Exercise aim
In the data below, which lines hold the word "diode"? Copy them.
• • • • • • •
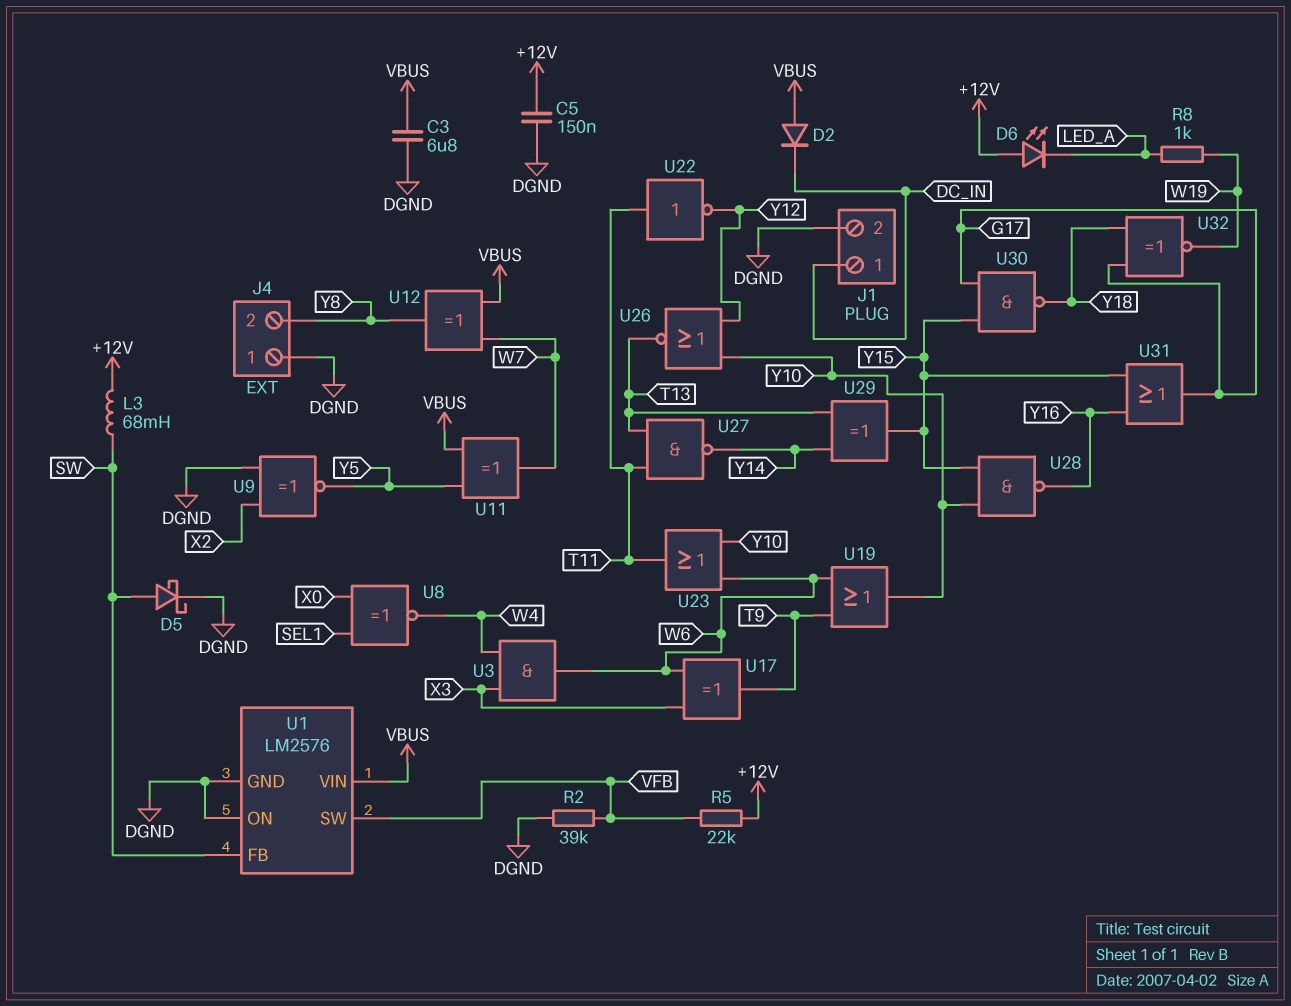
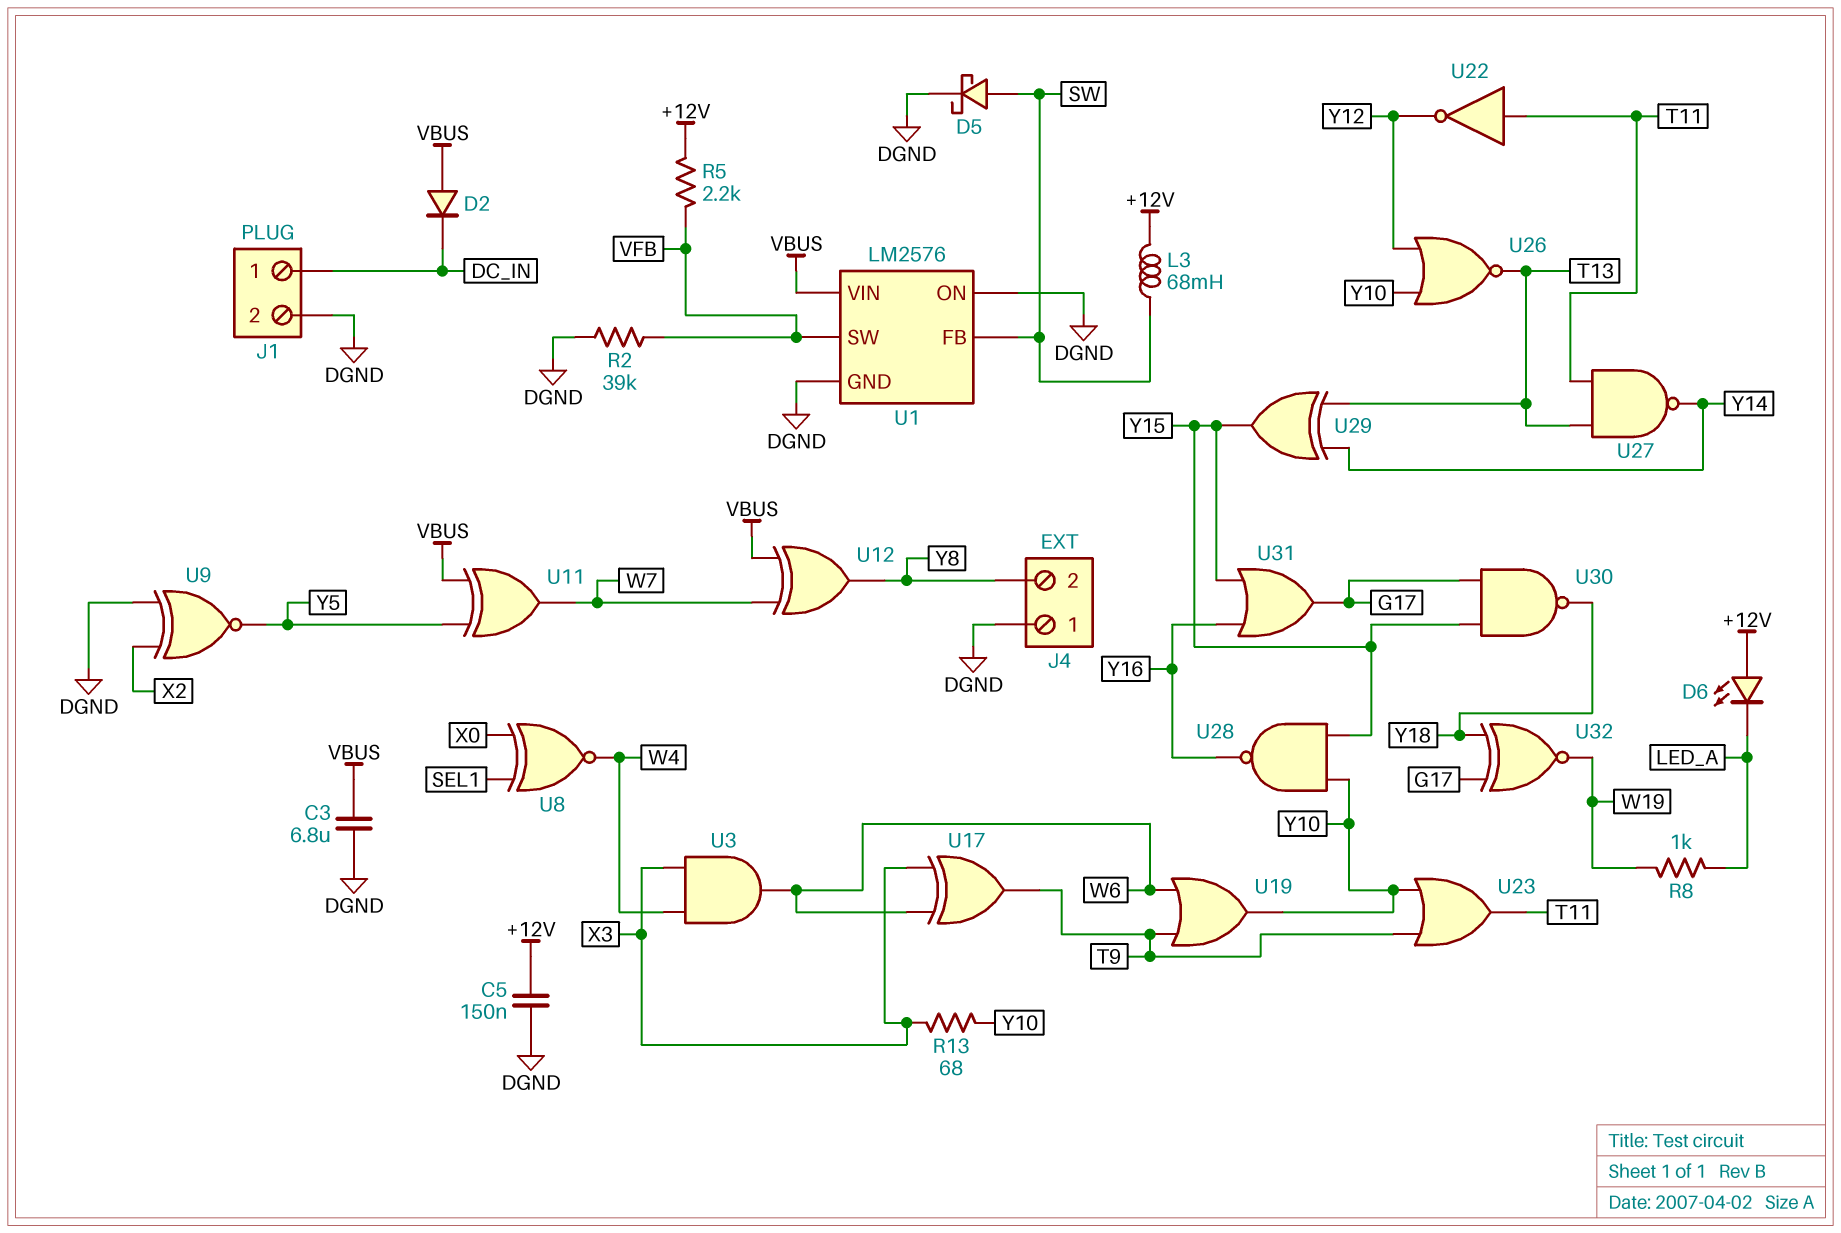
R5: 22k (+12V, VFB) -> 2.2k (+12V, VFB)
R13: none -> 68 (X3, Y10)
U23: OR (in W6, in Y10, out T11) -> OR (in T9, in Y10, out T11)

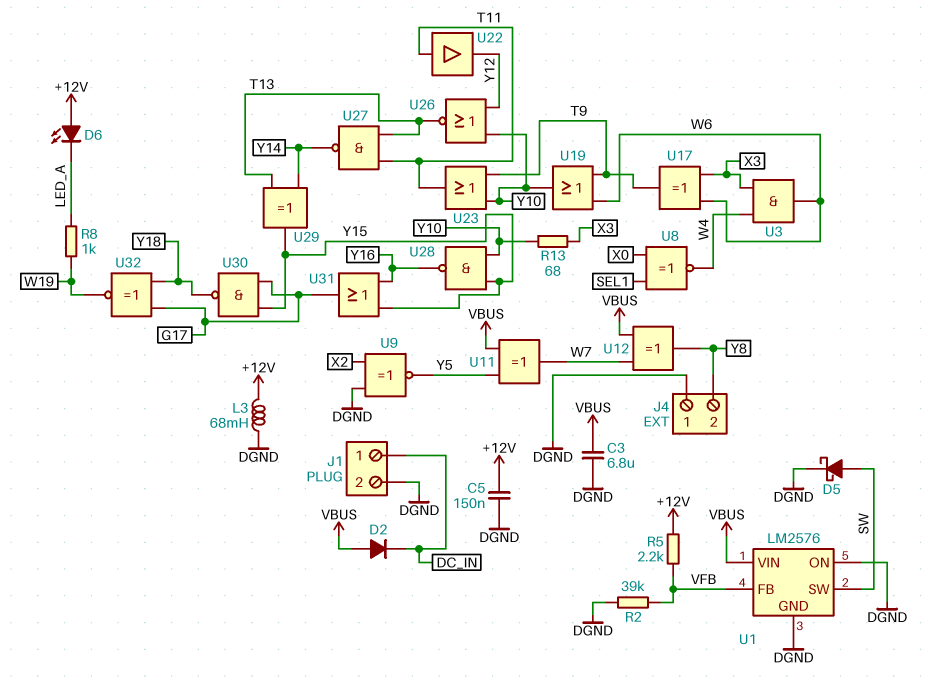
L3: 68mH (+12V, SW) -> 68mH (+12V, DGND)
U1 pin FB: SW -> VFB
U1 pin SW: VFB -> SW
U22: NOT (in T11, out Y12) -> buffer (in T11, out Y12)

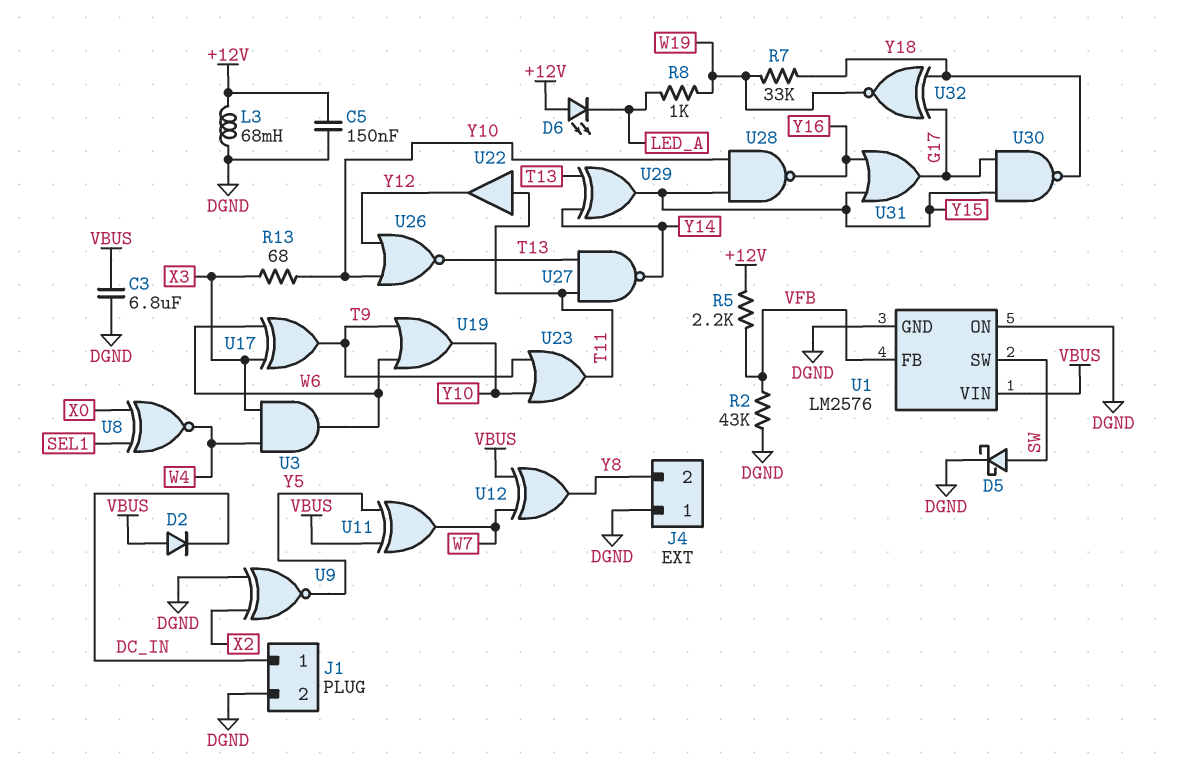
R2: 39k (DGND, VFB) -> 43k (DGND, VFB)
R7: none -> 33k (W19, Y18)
• • • • • • •
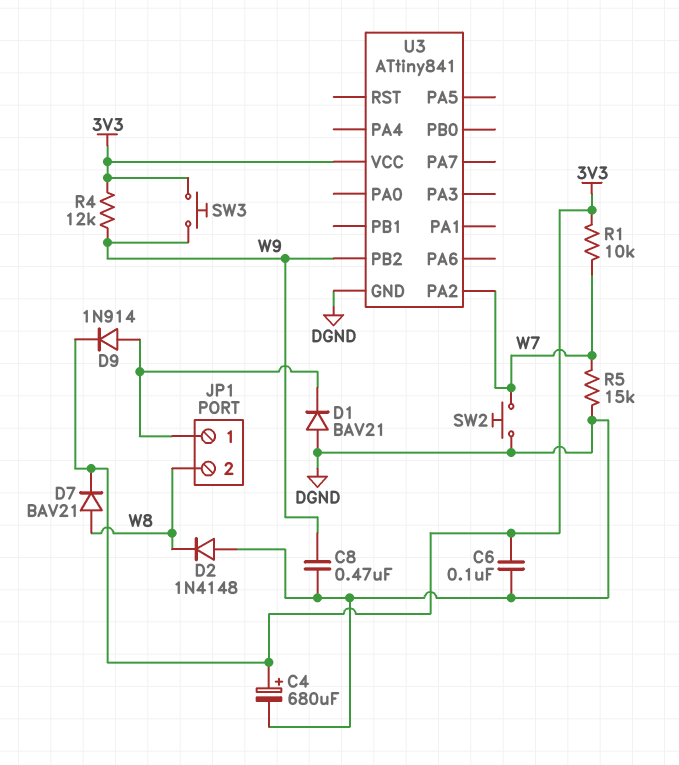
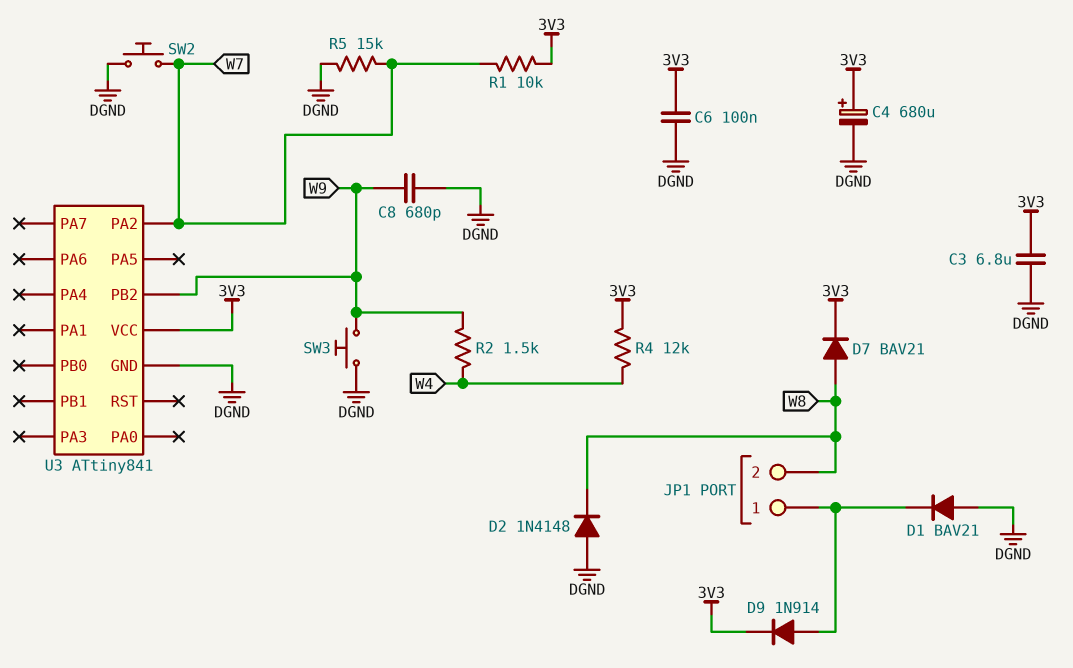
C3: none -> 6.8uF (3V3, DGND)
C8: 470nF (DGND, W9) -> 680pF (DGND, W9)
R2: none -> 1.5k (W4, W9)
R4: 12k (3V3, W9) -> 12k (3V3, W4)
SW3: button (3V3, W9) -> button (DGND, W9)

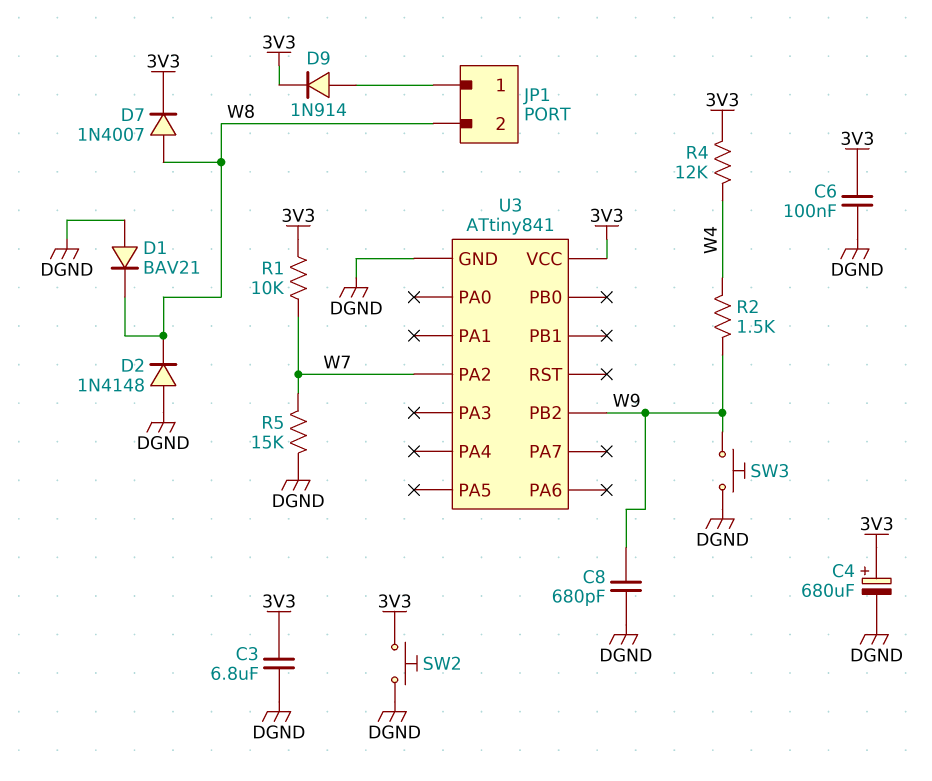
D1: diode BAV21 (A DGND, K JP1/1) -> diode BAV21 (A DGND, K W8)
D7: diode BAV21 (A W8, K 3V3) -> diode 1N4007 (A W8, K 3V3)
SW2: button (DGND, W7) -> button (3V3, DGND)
• • • • • • •
Result of this exercise
D1: diode BAV21 (A DGND, K JP1/1) -> diode BAV21 (A DGND, K W8)
D7: diode BAV21 (A W8, K 3V3) -> diode 1N4007 (A W8, K 3V3)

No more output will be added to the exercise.